→ EXERCISE REQUIREMENTS:
Reproduce the listing below from the line with "(439, 283) = (543, 242): none -> black nut" to the line with "(519, 668) = (248, 103): red", both lines included, character for character, minus any pictures.

----- RECORDS FOR THE EXERCISE

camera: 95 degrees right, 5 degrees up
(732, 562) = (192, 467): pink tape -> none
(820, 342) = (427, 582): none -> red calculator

----------
----- RECORDS FOR THE EXERCISE

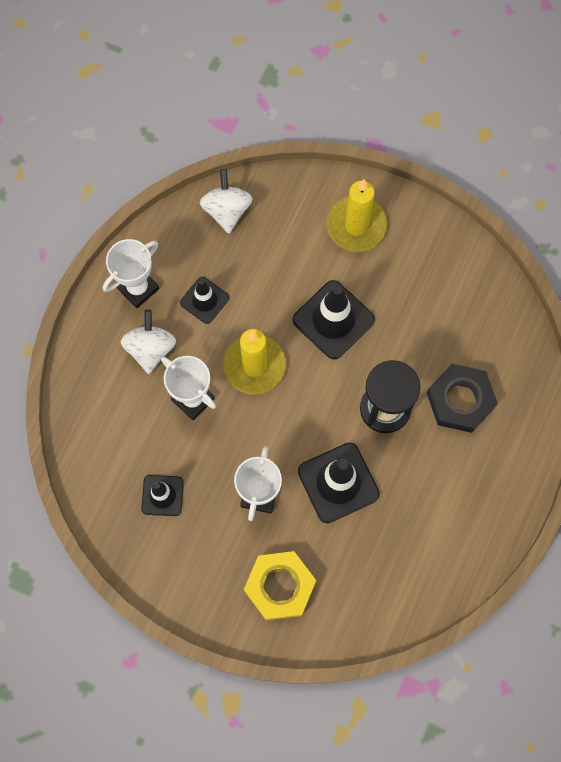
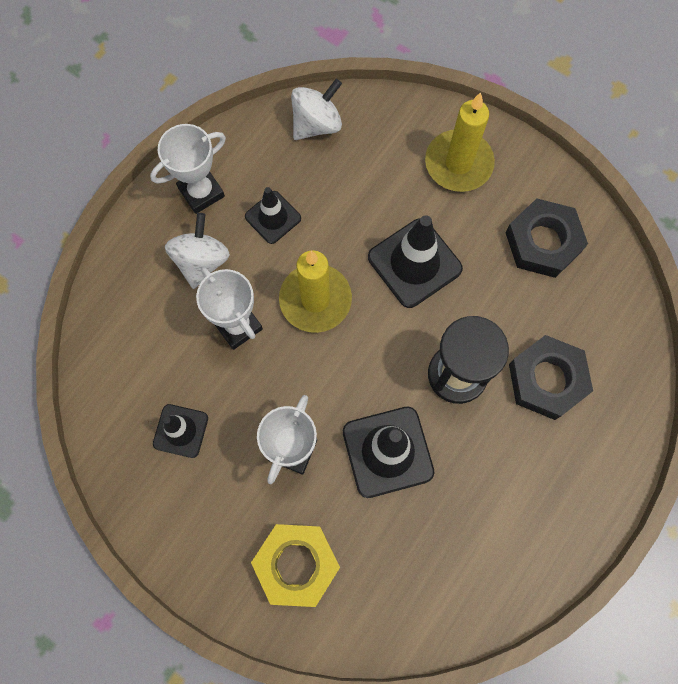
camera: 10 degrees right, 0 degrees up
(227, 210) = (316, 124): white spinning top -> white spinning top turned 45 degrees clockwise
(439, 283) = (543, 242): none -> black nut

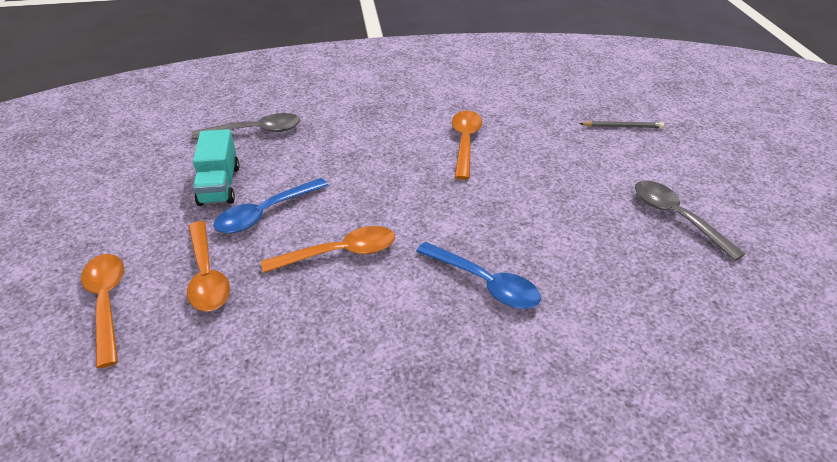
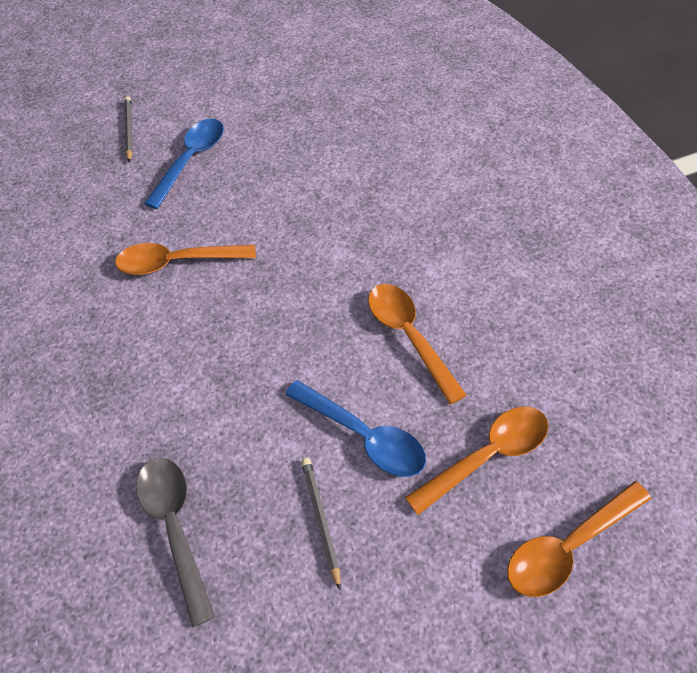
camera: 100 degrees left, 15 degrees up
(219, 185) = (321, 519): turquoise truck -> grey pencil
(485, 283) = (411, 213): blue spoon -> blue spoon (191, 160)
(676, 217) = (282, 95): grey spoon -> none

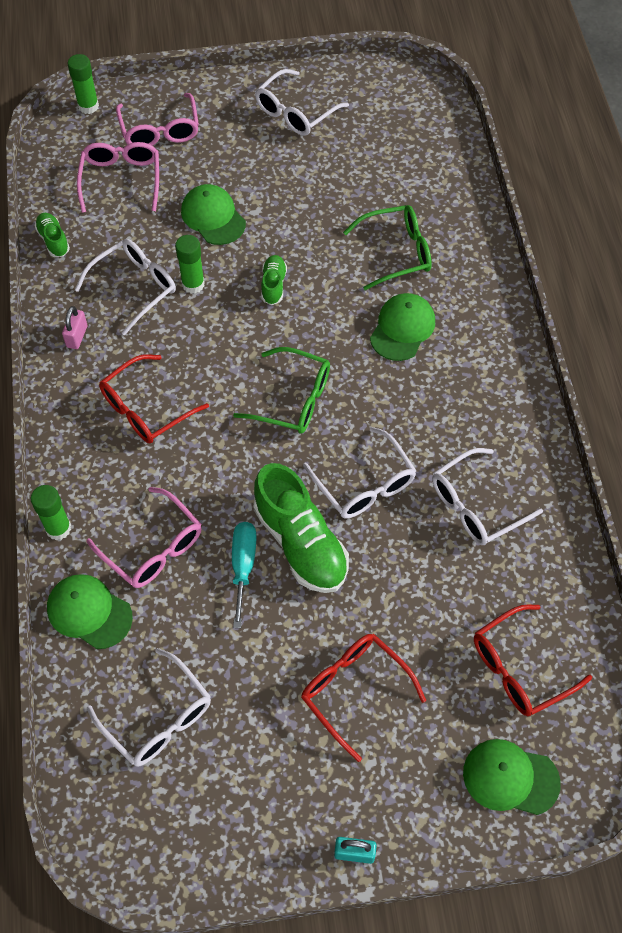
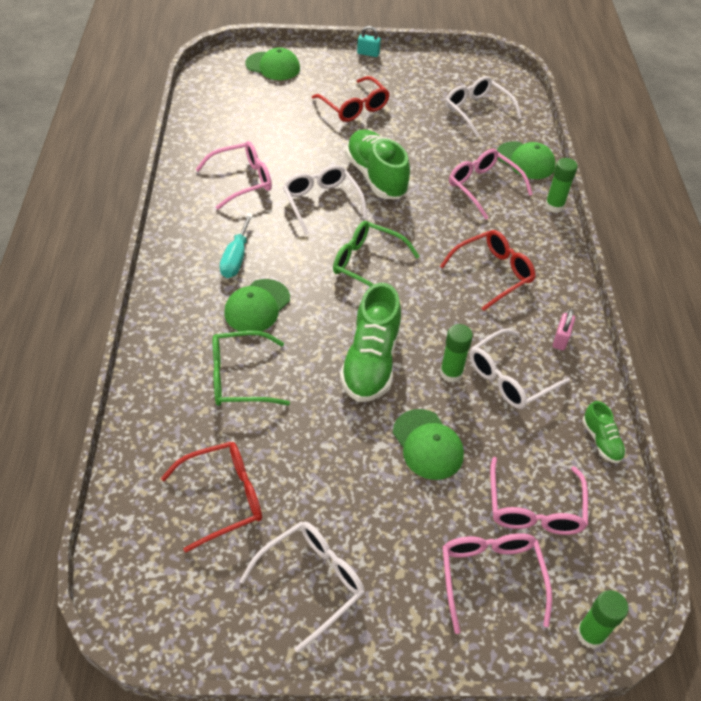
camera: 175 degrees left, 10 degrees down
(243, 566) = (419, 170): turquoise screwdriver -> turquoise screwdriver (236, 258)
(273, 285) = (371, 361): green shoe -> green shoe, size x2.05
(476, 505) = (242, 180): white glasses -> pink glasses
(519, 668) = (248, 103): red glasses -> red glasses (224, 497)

----------

→ OUTPUT FOR THIS EXERCISE:
(439, 283) = (543, 242): none -> black nut

camera: 100 degrees left, 15 degrees up
(219, 185) = (321, 519): turquoise truck -> grey pencil
(485, 283) = (411, 213): blue spoon -> blue spoon (191, 160)
(676, 217) = (282, 95): grey spoon -> none

camera: 175 degrees left, 10 degrees down
(243, 566) = (419, 170): turquoise screwdriver -> turquoise screwdriver (236, 258)
(273, 285) = (371, 361): green shoe -> green shoe, size x2.05
(476, 505) = (242, 180): white glasses -> pink glasses
(519, 668) = (248, 103): red glasses -> red glasses (224, 497)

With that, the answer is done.